- _WHAT YOU WILL DO_: Every entry that follows should be output exactly, and every image in it left out.

▬▬▬▬▬▬

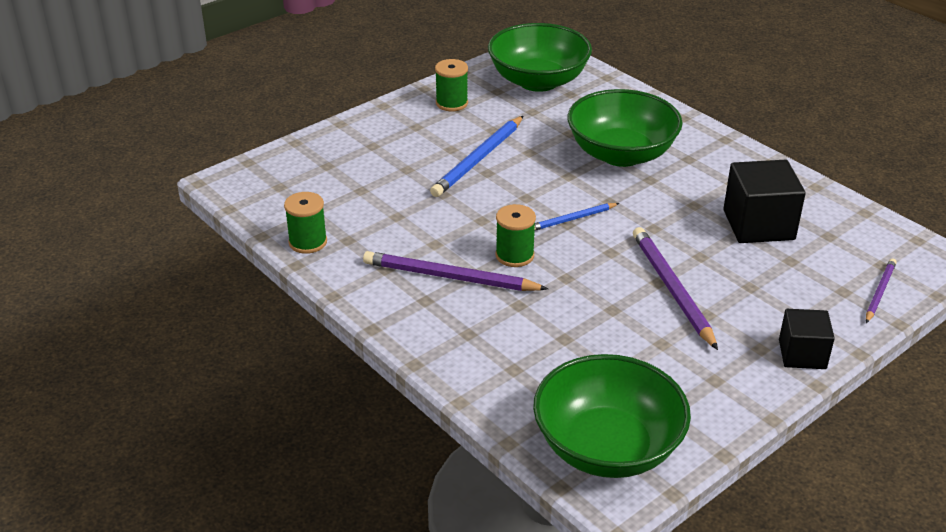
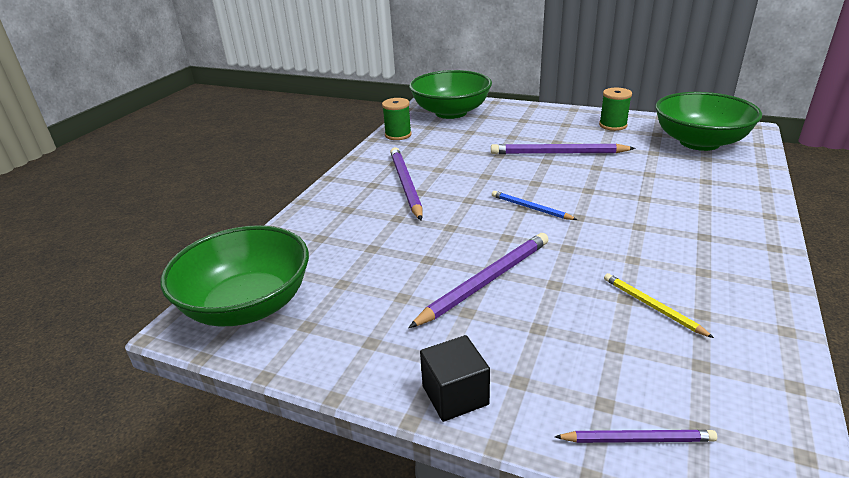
camera: 65 degrees right, 5 degrees down
(479, 159) = (558, 153): blue pencil -> purple pencil
(514, 255) = (456, 199): green spool -> none
(621, 154) = (656, 202): green bowl -> green bowl (451, 112)
(758, 225) = (652, 306): black cube -> yellow pencil

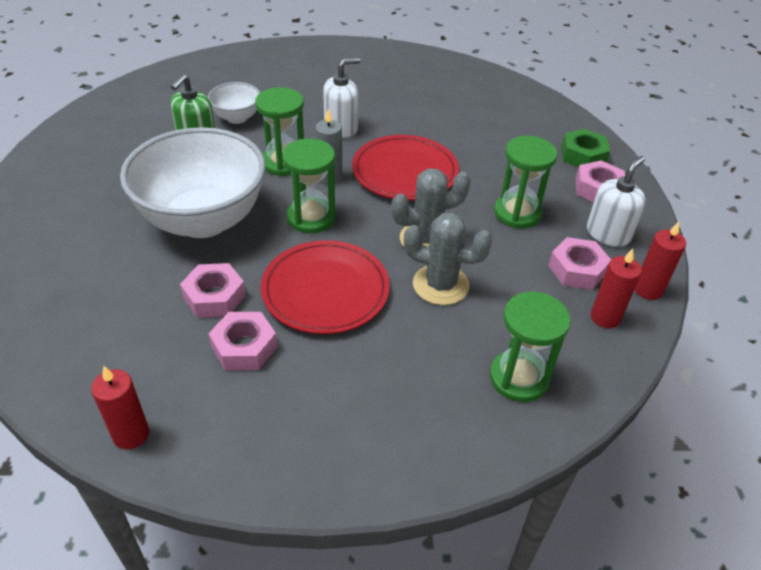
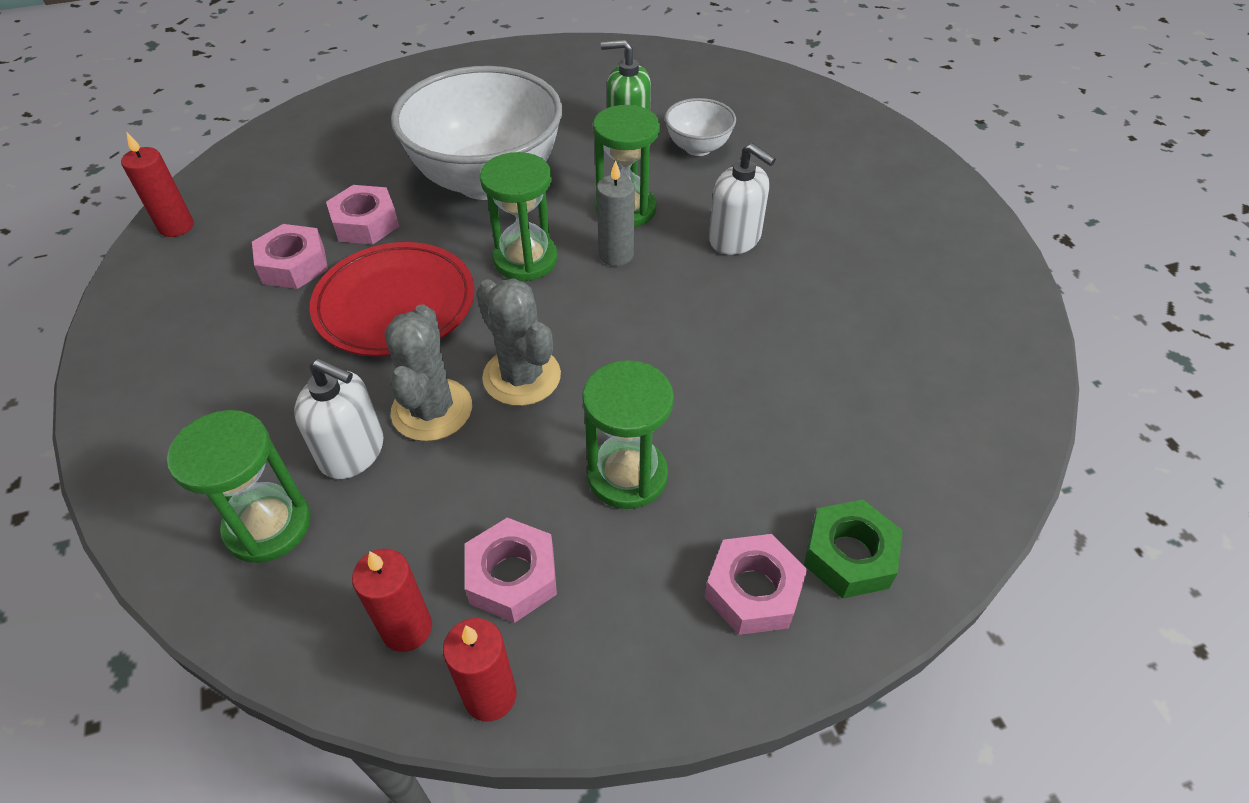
camera: 75 degrees right, 5 degrees up
(405, 172) = (666, 324): red plate -> none
(608, 234) = (624, 618): white soap dispenser -> white soap dispenser (352, 452)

▬▬▬▬▬▬

- _RESULT_:
camera: 65 degrees right, 5 degrees down
(479, 159) = (558, 153): blue pencil -> purple pencil
(514, 255) = (456, 199): green spool -> none
(621, 154) = (656, 202): green bowl -> green bowl (451, 112)
(758, 225) = (652, 306): black cube -> yellow pencil

camera: 75 degrees right, 5 degrees up
(405, 172) = (666, 324): red plate -> none
(608, 234) = (624, 618): white soap dispenser -> white soap dispenser (352, 452)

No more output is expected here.